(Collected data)
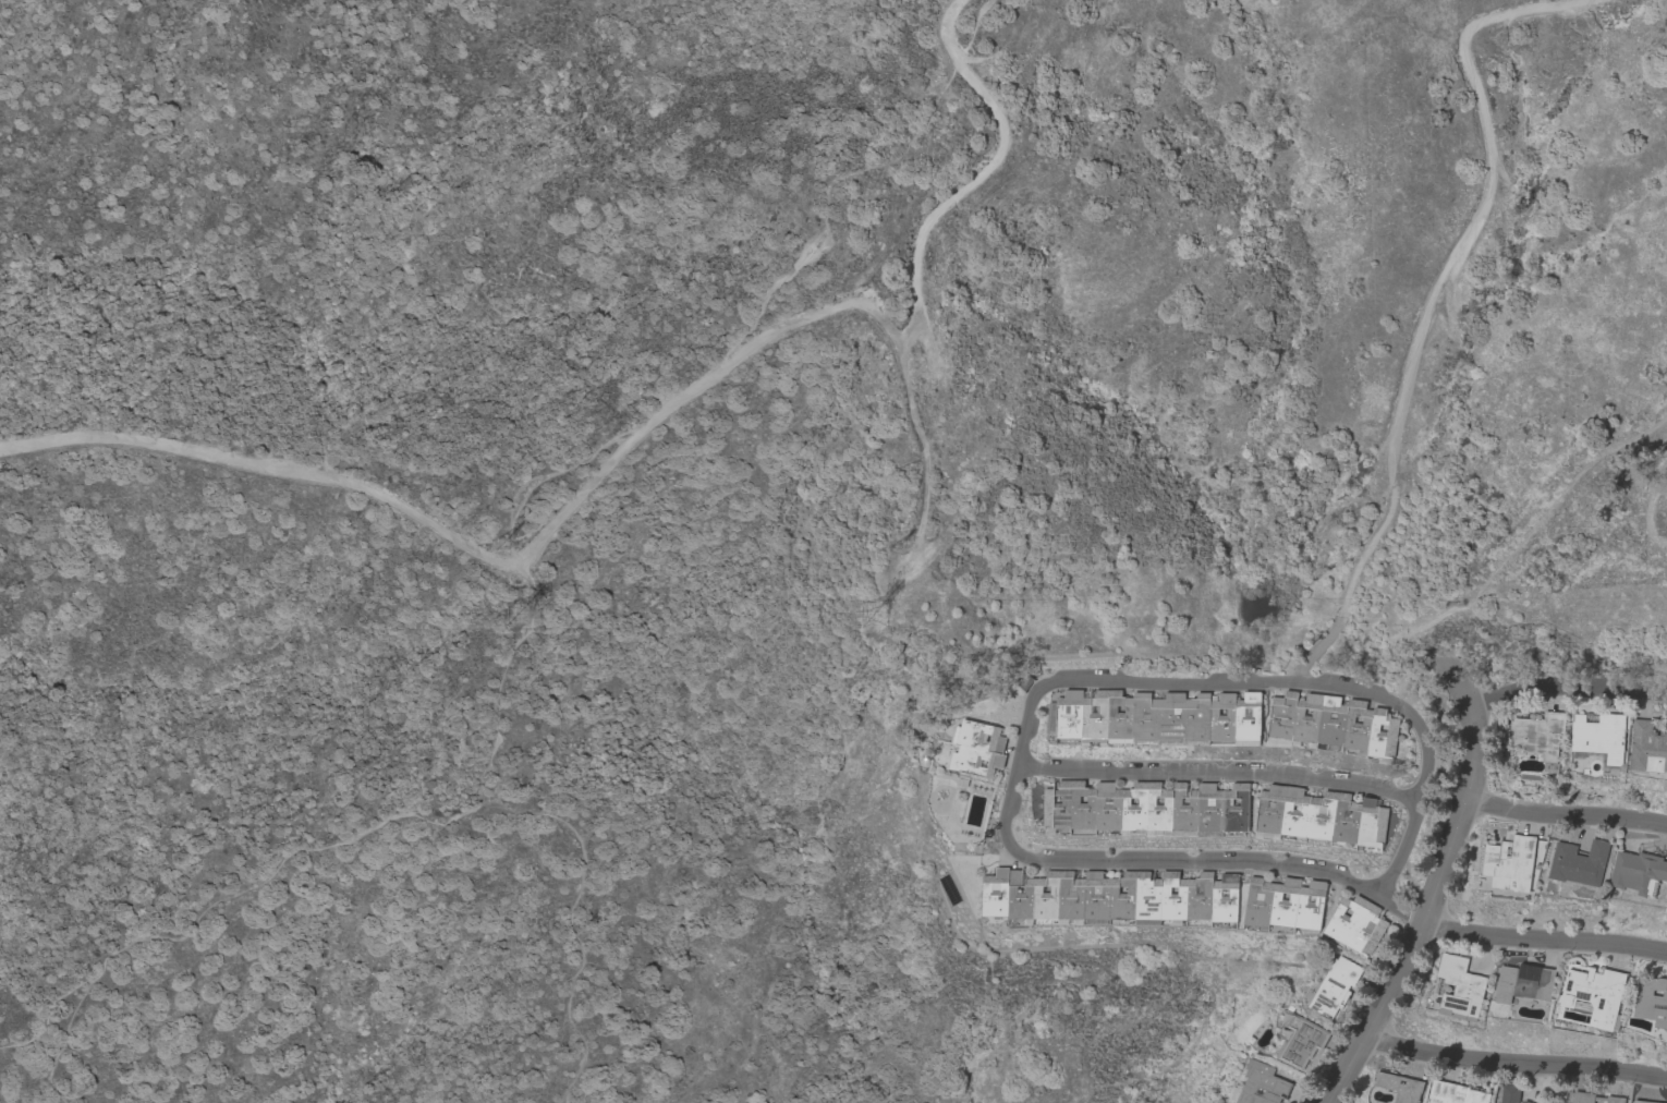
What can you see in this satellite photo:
road: (975, 176)
road: (1431, 307)
road: (581, 500)
power tower: (894, 542)
power tower: (499, 544)
power tower: (878, 612)
power tower: (519, 615)
road: (1569, 680)
building: (1024, 681)
road: (1043, 686)
road: (1467, 691)
building: (1157, 716)
building: (1333, 722)
building: (1539, 734)
building: (1599, 735)
building: (1648, 746)
building: (977, 748)
road: (1219, 775)
building: (1147, 806)
building: (1322, 815)
road: (1575, 816)
road: (556, 821)
building: (1510, 863)
building: (1579, 863)
building: (1638, 872)
building: (1110, 896)
road: (216, 899)
building: (1285, 902)
road: (1424, 907)
building: (1356, 924)
road: (1542, 935)
building: (1525, 982)
building: (1461, 985)
building: (1335, 986)
building: (1596, 993)
building: (1652, 1000)
road: (40, 1014)
building: (1302, 1042)
road: (1515, 1064)
building: (1260, 1085)
building: (1401, 1086)
building: (1455, 1093)
building: (1511, 1093)
building: (1594, 1098)
building: (1528, 1101)
building: (1642, 1101)

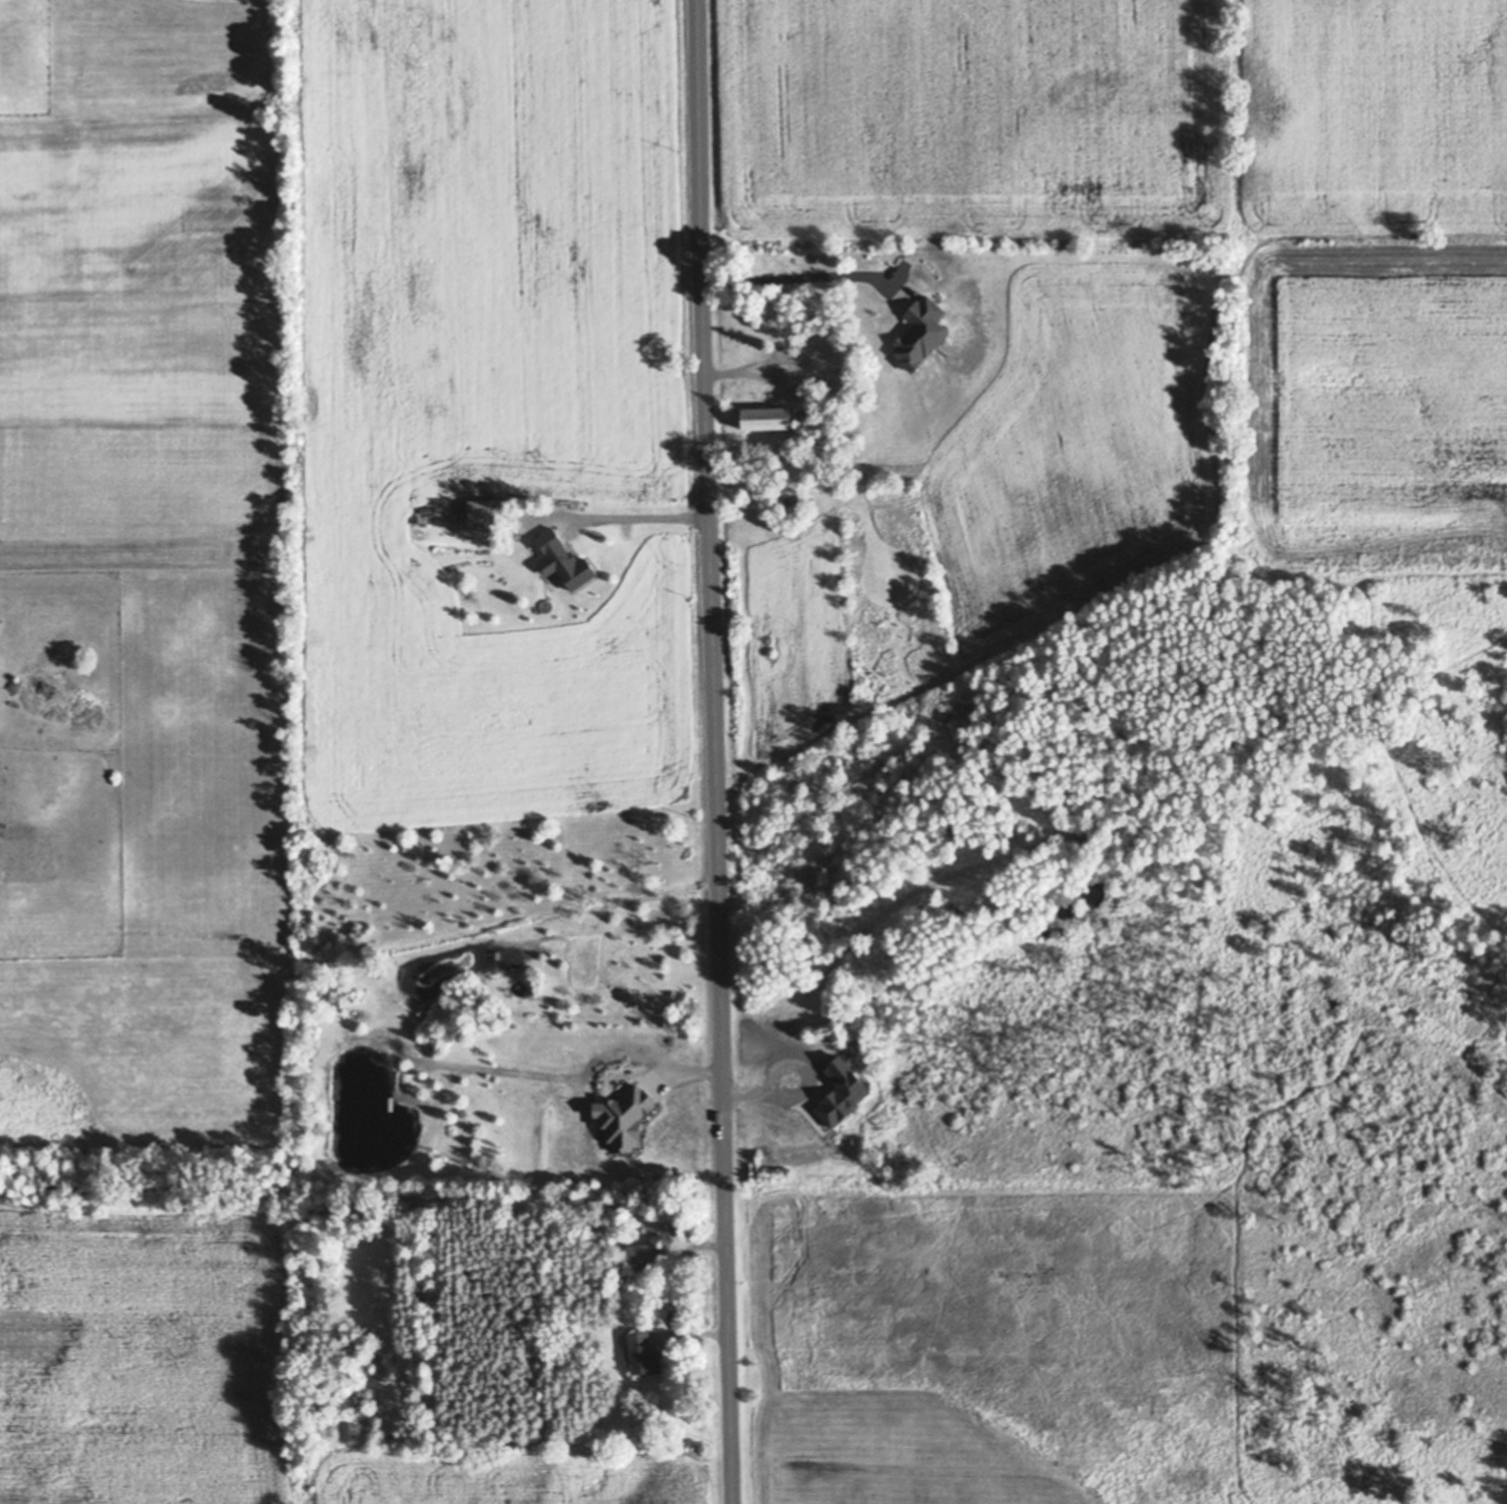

[Assigned task]: Every line in the data above that contains the word "power" should be copied.

[Answer below]:
power tower: (894, 542)
power tower: (499, 544)
power tower: (878, 612)
power tower: (519, 615)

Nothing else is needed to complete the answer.